■ Instructions for the task: From the entries below, reproduce exactly the line containing "purple semicircle: (185, 172)", the line containing "pink square: (756, 706)", and every line in between, with nothing added.

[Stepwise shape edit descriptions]
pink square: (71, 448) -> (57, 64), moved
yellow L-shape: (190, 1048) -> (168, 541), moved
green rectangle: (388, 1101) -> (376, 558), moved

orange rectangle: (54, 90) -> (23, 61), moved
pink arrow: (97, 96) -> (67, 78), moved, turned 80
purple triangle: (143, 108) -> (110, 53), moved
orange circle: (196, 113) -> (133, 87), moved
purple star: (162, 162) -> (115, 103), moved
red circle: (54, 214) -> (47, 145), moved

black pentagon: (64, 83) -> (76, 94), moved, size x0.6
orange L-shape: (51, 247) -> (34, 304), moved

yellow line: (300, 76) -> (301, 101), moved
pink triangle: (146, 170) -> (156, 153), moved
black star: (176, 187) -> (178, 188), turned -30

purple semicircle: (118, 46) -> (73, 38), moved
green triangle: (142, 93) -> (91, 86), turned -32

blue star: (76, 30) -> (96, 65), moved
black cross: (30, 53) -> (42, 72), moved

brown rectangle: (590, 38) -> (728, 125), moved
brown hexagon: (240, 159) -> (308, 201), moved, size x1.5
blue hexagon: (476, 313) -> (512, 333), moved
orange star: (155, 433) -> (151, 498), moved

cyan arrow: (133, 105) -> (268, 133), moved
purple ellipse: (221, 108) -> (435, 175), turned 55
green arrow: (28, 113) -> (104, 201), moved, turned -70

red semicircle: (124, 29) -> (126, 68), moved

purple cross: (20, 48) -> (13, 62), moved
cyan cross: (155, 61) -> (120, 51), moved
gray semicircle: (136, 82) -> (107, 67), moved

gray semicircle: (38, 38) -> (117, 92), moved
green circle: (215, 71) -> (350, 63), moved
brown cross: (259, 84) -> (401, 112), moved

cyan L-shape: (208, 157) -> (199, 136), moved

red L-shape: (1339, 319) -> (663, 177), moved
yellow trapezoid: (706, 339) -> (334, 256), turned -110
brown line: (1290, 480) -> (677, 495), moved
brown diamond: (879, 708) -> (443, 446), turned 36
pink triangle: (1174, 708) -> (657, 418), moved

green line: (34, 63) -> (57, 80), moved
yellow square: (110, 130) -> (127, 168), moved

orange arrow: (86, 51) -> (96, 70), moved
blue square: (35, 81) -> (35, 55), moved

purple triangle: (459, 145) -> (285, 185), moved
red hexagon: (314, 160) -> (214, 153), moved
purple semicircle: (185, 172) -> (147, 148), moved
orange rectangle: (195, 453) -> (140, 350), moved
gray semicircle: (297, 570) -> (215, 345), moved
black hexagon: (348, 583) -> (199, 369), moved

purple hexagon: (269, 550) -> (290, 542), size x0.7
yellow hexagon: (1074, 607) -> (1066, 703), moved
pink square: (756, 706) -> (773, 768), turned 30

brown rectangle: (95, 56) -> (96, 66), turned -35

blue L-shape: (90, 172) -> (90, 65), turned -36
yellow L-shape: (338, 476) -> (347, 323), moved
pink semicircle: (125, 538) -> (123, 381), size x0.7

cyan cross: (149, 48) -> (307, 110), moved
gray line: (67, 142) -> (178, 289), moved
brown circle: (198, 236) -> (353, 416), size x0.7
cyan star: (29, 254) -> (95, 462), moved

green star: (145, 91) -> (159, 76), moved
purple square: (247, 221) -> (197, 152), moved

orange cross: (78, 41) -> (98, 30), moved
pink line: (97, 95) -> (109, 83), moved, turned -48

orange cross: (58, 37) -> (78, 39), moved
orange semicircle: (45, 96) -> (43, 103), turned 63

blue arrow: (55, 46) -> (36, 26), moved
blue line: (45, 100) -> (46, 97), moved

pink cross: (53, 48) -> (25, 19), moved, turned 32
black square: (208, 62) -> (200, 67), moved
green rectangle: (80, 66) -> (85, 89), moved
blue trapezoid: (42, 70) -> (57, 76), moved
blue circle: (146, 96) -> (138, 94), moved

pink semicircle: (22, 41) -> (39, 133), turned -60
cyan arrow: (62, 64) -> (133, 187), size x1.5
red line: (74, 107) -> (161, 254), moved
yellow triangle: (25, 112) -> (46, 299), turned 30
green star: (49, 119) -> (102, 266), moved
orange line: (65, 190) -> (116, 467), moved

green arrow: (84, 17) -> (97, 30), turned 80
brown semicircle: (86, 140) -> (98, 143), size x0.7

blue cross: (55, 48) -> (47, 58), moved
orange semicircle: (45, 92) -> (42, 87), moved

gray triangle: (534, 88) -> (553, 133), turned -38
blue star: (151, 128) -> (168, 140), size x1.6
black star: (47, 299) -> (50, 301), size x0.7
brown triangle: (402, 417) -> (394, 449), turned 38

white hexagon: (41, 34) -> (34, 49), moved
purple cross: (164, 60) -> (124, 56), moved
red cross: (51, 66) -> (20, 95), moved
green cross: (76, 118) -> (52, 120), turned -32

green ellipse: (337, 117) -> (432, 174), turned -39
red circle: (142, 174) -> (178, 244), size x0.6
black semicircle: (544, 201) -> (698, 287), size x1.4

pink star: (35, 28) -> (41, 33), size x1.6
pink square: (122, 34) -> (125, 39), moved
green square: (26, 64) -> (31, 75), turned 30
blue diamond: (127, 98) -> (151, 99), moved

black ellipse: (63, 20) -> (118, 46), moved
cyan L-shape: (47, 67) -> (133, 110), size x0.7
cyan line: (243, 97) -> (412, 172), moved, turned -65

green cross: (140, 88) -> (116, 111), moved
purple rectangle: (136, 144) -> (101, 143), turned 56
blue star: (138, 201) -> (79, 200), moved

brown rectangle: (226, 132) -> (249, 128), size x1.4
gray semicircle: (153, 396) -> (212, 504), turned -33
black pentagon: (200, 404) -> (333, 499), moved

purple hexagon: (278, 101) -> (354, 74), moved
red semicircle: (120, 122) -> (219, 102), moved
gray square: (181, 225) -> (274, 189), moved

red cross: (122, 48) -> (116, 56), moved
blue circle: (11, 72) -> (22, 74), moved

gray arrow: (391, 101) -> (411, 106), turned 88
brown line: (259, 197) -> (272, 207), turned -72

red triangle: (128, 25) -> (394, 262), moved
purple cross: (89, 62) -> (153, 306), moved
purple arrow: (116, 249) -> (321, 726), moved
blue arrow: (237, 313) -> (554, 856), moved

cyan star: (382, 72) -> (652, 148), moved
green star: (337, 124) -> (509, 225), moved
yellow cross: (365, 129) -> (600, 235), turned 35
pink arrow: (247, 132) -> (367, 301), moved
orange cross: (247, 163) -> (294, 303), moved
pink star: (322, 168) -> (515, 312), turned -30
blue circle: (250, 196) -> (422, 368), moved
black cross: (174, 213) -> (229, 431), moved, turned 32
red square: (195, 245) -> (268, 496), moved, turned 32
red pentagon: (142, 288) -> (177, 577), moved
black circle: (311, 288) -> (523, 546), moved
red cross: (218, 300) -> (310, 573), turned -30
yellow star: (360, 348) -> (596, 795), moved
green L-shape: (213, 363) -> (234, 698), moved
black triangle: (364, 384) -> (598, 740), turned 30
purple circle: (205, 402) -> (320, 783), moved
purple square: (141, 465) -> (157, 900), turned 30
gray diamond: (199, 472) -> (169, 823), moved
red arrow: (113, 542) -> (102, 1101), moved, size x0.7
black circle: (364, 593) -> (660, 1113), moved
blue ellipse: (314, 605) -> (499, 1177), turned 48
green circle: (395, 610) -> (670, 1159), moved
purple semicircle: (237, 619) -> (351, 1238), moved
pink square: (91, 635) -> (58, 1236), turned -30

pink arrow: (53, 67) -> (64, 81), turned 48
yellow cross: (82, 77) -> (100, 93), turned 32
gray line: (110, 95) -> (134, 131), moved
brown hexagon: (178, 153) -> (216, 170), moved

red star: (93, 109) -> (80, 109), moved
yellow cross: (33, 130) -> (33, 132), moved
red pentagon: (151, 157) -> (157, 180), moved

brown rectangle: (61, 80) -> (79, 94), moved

■ Response to this exercise:
purple semicircle: (185, 172) -> (147, 148), moved
orange rectangle: (195, 453) -> (140, 350), moved
gray semicircle: (297, 570) -> (215, 345), moved
black hexagon: (348, 583) -> (199, 369), moved

purple hexagon: (269, 550) -> (290, 542), size x0.7
yellow hexagon: (1074, 607) -> (1066, 703), moved
pink square: (756, 706) -> (773, 768), turned 30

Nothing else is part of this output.